ACTION ITEM: Strip out all images, then restate the data verbatim.

GIVEN MATERIAL:
■ ■ ■ ■
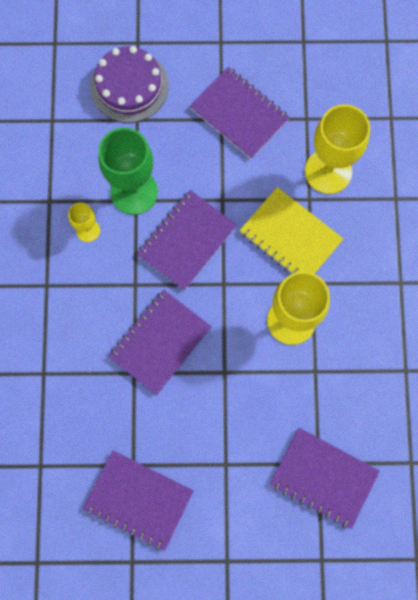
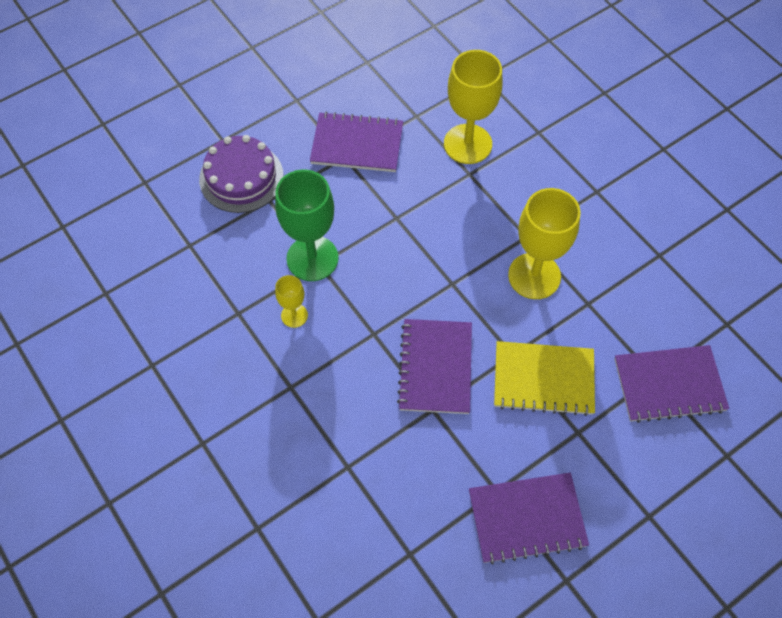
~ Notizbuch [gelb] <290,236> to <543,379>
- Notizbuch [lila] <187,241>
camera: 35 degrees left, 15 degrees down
■ ■ ■ ■
WORKED SOLUTION:
~ Notizbuch [gelb] <290,236> to <543,379>
- Notizbuch [lila] <187,241>
camera: 35 degrees left, 15 degrees down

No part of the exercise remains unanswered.